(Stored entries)
__________________________________________________

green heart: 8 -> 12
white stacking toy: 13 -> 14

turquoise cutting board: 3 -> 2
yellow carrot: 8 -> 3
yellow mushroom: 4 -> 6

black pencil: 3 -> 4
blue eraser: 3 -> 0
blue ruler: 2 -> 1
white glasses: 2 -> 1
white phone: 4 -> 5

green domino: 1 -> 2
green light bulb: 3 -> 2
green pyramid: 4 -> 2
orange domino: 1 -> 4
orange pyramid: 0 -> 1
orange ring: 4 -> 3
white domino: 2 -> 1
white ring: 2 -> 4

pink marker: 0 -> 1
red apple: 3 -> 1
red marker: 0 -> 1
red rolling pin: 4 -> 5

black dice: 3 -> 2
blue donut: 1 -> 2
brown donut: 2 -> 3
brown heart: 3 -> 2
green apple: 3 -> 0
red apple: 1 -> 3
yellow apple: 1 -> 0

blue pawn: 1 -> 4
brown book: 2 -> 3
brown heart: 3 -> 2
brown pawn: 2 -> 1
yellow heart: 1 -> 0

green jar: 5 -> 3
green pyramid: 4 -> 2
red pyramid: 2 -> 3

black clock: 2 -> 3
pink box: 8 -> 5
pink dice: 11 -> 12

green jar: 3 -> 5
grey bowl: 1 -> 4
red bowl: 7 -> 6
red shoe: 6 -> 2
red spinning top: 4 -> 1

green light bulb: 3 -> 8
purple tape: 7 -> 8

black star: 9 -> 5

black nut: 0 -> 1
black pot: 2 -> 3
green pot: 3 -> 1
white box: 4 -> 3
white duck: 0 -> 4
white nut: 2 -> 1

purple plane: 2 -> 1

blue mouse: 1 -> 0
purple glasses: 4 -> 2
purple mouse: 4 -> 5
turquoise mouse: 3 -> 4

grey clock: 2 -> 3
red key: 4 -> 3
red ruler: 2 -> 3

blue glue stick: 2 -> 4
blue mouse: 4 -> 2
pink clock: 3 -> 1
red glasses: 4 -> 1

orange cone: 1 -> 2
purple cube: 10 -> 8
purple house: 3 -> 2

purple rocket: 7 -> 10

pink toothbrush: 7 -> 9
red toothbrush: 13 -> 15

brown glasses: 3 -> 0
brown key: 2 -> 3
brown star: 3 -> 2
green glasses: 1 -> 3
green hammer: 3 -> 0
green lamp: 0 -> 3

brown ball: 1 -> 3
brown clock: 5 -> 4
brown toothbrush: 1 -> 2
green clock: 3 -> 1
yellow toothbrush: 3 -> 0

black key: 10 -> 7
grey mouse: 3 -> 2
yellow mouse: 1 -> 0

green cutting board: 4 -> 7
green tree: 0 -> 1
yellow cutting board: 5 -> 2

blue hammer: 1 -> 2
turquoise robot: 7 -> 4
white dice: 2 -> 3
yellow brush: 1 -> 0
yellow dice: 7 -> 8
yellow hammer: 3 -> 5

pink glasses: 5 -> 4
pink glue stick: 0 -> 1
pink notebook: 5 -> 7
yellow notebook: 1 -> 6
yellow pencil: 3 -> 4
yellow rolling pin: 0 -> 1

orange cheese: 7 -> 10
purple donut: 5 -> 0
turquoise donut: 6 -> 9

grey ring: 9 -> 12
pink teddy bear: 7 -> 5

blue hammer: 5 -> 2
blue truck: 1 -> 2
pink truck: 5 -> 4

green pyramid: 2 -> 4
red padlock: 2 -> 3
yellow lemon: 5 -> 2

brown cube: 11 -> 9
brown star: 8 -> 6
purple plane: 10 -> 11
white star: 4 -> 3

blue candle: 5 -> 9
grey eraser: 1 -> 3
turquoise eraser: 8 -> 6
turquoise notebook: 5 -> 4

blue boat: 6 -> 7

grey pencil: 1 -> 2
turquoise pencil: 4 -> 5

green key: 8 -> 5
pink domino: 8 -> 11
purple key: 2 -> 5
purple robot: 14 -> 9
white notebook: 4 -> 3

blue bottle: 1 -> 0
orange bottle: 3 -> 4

__________________________________________________

EXERCISE » Look through the entries above and quote exactly the lines from the line with "red glasses: 4 -> 1" to the line with "yellow notebook: 1 -> 6", counting both of those lines.

ANSWER SECTION »
red glasses: 4 -> 1

orange cone: 1 -> 2
purple cube: 10 -> 8
purple house: 3 -> 2

purple rocket: 7 -> 10

pink toothbrush: 7 -> 9
red toothbrush: 13 -> 15

brown glasses: 3 -> 0
brown key: 2 -> 3
brown star: 3 -> 2
green glasses: 1 -> 3
green hammer: 3 -> 0
green lamp: 0 -> 3

brown ball: 1 -> 3
brown clock: 5 -> 4
brown toothbrush: 1 -> 2
green clock: 3 -> 1
yellow toothbrush: 3 -> 0

black key: 10 -> 7
grey mouse: 3 -> 2
yellow mouse: 1 -> 0

green cutting board: 4 -> 7
green tree: 0 -> 1
yellow cutting board: 5 -> 2

blue hammer: 1 -> 2
turquoise robot: 7 -> 4
white dice: 2 -> 3
yellow brush: 1 -> 0
yellow dice: 7 -> 8
yellow hammer: 3 -> 5

pink glasses: 5 -> 4
pink glue stick: 0 -> 1
pink notebook: 5 -> 7
yellow notebook: 1 -> 6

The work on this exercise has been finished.